(Beginning of RECORDS FOR THIS EXERCISE)

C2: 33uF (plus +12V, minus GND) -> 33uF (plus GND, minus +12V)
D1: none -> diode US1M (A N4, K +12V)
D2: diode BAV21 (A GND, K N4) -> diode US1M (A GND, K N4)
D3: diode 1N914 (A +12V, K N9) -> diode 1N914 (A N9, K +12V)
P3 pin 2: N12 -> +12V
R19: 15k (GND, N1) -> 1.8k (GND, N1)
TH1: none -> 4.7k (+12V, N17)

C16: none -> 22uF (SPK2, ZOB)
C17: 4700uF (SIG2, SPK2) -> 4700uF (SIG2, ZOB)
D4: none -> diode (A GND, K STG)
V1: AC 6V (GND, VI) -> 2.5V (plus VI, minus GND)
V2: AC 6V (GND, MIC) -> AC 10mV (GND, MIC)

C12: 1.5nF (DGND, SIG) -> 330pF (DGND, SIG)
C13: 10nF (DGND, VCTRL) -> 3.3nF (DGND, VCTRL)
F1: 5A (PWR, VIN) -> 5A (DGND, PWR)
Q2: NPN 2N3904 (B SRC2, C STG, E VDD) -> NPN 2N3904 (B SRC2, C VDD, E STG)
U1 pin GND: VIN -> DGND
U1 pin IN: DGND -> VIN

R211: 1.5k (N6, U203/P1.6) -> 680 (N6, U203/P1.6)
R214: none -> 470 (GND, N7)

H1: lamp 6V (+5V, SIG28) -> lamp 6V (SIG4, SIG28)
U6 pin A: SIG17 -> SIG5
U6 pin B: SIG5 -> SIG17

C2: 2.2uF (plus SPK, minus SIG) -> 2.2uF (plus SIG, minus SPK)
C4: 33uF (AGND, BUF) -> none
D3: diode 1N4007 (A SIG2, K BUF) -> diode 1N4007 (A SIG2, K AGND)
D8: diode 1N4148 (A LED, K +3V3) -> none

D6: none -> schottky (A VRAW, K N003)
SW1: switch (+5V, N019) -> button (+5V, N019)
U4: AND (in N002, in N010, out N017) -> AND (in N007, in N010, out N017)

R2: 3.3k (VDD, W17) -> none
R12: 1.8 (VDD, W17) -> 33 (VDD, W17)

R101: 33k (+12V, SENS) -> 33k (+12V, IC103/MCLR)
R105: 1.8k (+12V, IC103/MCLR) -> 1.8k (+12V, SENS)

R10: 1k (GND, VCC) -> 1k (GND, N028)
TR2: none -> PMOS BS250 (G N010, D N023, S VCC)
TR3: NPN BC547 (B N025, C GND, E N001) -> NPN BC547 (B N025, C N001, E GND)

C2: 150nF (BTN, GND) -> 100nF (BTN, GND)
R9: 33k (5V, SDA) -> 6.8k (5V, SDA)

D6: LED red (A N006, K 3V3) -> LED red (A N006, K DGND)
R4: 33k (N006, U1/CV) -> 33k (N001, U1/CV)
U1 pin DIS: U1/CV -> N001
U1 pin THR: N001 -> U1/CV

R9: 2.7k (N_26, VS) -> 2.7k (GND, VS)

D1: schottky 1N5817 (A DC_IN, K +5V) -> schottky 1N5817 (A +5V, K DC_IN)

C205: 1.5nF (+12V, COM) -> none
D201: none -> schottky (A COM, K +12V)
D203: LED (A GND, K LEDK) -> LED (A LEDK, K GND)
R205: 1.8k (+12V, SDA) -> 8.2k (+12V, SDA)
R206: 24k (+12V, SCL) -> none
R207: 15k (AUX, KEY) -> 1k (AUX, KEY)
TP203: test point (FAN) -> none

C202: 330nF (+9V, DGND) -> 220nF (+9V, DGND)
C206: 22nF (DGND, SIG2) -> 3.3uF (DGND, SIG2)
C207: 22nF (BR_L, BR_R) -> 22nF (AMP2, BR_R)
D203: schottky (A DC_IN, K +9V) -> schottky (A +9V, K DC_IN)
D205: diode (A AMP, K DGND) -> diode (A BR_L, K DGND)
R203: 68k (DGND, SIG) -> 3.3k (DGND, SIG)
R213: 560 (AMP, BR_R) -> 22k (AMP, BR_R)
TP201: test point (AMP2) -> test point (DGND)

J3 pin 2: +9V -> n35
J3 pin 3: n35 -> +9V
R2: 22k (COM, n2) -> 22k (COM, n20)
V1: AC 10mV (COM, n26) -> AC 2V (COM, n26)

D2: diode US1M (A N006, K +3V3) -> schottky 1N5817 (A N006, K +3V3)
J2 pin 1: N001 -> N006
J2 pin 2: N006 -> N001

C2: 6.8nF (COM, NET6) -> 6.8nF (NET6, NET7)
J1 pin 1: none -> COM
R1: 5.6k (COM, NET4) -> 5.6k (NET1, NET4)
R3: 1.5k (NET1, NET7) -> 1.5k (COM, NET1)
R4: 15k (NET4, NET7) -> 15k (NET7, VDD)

(End of RECORDS FOR THIS EXERCISE)

=== ACTION ITEM ===
An exact copy of the lines above, from the one containing "TR3: NPN BC547" down to the one containing "R4: 33k (N006, U1/CV) -> 33k (N001, U1/CV)" and including both, is the whole answer; retype it and nothing else.

=== SOLUTION TO THE EXERCISE ===
TR3: NPN BC547 (B N025, C GND, E N001) -> NPN BC547 (B N025, C N001, E GND)

C2: 150nF (BTN, GND) -> 100nF (BTN, GND)
R9: 33k (5V, SDA) -> 6.8k (5V, SDA)

D6: LED red (A N006, K 3V3) -> LED red (A N006, K DGND)
R4: 33k (N006, U1/CV) -> 33k (N001, U1/CV)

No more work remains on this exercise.